(Beginning of Data shown)
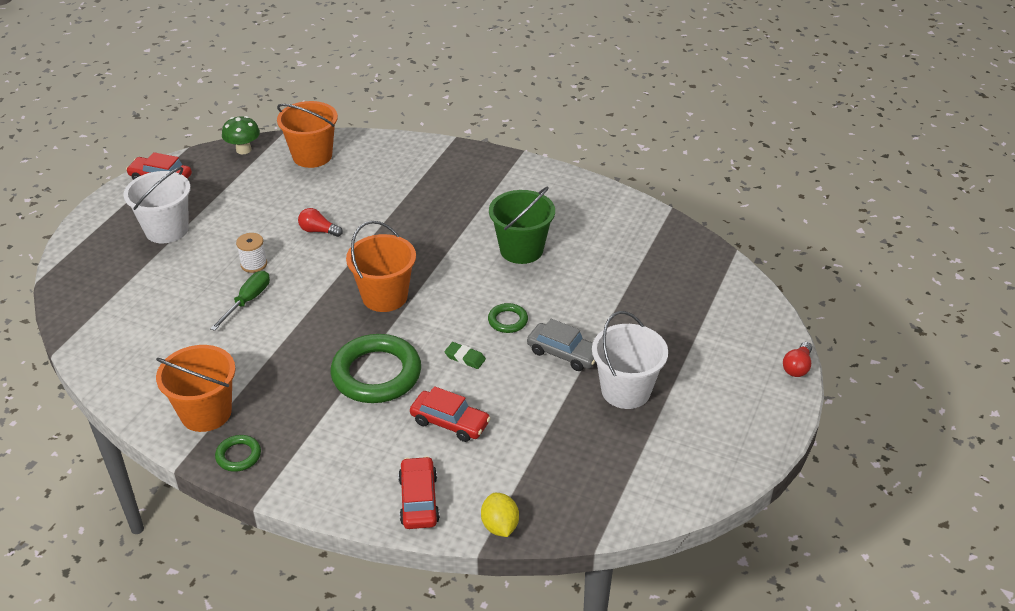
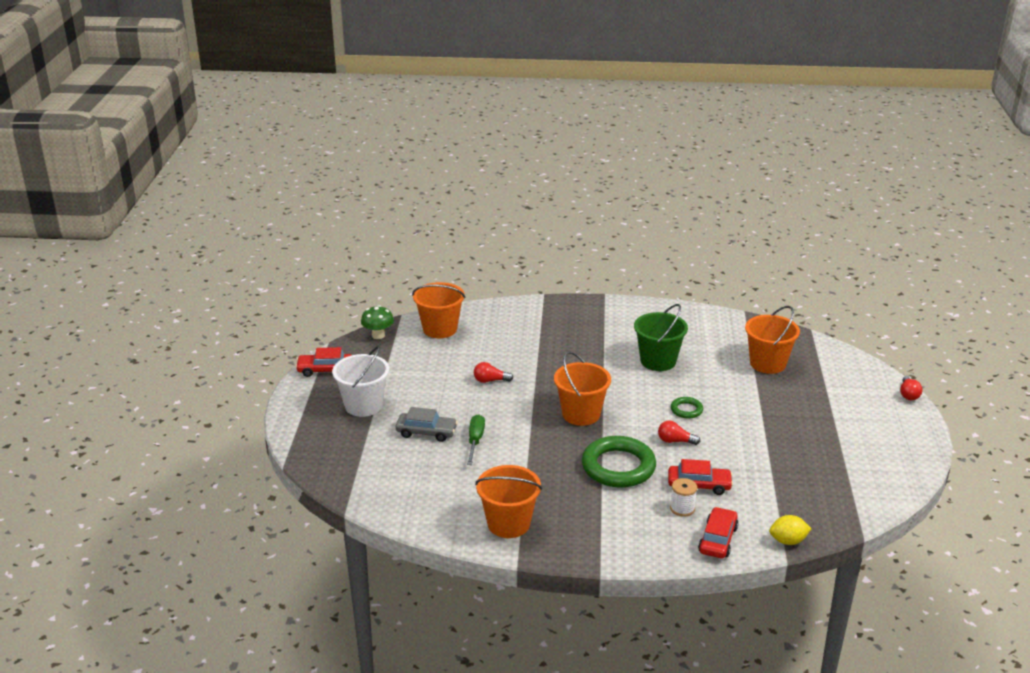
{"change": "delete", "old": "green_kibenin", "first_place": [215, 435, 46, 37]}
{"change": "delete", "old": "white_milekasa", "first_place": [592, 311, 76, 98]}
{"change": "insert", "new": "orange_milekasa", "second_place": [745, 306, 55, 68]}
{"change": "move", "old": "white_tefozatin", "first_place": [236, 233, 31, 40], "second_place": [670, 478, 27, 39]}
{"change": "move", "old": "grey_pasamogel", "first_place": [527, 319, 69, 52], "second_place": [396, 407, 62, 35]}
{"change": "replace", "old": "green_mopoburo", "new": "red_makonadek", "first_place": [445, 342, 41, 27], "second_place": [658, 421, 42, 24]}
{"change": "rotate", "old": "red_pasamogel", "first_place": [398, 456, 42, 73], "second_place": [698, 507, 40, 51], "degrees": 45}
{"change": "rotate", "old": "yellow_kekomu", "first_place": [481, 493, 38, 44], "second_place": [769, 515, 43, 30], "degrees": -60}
(End of Data shown)
◆ **Goal of the exercise**
Using the entries above, return each line in which the word "degrees" occurs.

◆ **Solution for this problem**
{"change": "rotate", "old": "red_pasamogel", "first_place": [398, 456, 42, 73], "second_place": [698, 507, 40, 51], "degrees": 45}
{"change": "rotate", "old": "yellow_kekomu", "first_place": [481, 493, 38, 44], "second_place": [769, 515, 43, 30], "degrees": -60}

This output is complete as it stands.